__Your goal__. Collect every line from the items below that contains the string "kern".

__Records provided__.
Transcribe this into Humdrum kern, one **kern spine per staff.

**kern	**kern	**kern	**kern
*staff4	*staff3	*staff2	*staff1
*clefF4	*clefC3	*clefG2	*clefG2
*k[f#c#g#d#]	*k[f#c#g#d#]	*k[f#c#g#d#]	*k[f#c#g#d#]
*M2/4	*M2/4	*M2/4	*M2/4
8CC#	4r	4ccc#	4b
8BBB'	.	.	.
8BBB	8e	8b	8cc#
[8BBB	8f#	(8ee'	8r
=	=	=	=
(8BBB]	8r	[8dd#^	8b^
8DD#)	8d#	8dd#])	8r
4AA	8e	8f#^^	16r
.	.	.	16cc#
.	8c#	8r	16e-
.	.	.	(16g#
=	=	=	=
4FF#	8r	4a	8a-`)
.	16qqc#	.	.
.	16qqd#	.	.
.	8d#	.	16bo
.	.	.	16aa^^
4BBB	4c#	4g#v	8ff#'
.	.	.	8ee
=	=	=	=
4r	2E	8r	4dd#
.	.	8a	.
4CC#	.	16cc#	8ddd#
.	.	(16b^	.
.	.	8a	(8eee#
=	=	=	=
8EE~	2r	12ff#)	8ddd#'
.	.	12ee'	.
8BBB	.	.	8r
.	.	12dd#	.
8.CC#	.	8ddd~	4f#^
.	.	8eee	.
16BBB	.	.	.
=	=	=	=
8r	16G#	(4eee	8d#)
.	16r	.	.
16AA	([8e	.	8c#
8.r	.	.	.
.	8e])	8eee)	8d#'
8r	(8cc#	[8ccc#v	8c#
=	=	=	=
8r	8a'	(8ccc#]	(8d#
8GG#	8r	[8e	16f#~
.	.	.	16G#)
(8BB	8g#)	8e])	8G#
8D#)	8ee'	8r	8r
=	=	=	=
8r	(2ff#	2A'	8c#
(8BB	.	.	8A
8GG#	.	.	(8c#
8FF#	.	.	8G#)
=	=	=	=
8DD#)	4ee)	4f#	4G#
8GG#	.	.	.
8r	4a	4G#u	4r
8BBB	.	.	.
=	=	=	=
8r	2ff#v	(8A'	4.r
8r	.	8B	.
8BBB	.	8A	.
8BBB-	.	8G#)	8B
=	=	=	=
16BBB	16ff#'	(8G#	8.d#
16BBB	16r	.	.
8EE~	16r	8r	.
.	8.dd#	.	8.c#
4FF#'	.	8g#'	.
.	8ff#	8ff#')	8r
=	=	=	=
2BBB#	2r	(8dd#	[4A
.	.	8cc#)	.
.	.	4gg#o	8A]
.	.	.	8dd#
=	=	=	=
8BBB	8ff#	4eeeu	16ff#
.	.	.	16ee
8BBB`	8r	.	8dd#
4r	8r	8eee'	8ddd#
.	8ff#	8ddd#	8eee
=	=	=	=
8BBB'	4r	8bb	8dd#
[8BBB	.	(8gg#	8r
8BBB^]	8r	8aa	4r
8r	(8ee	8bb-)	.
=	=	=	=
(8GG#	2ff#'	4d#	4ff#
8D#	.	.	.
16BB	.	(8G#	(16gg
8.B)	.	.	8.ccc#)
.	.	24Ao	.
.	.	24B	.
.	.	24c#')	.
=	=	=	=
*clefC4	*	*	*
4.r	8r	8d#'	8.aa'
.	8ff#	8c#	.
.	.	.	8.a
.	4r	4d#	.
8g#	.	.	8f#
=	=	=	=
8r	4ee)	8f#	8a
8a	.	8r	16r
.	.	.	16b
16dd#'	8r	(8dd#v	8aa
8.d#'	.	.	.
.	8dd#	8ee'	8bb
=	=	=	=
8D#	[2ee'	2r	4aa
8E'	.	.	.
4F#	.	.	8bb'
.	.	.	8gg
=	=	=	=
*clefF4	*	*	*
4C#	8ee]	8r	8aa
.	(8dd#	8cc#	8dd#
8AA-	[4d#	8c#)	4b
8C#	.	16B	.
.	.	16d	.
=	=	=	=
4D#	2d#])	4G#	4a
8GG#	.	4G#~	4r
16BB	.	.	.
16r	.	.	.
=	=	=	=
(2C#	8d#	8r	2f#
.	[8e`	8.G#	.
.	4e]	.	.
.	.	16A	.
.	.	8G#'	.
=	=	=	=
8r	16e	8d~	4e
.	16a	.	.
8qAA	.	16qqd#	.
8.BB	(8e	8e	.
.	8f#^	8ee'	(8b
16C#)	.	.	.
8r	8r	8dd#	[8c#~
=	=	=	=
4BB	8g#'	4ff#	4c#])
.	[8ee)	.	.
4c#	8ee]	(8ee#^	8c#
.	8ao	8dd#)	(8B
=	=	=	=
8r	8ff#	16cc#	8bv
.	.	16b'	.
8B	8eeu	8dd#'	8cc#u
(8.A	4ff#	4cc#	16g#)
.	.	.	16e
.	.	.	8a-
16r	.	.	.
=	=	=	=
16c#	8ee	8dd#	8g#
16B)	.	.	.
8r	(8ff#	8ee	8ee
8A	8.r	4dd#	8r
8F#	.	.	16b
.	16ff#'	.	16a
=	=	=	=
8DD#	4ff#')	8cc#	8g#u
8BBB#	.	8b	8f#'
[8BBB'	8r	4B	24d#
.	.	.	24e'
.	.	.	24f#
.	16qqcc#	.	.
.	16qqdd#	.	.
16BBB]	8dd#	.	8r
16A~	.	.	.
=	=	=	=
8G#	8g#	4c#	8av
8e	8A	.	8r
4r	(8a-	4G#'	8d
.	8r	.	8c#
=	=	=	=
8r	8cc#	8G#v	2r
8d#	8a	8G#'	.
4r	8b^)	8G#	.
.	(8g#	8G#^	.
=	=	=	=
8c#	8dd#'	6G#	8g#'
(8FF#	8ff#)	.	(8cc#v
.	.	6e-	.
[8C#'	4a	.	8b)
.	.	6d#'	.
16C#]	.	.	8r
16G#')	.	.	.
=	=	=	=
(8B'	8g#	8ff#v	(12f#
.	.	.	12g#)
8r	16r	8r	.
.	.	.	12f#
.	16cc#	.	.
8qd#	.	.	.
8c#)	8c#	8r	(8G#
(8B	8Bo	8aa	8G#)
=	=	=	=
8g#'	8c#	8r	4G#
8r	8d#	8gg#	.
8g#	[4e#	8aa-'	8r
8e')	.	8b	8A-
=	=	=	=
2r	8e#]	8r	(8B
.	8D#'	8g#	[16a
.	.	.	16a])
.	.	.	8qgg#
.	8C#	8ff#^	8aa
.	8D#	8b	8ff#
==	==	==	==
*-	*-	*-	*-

__Task result__.
Transcribe this into Humdrum kern, one **kern spine per staff.
**kern	**kern	**kern	**kern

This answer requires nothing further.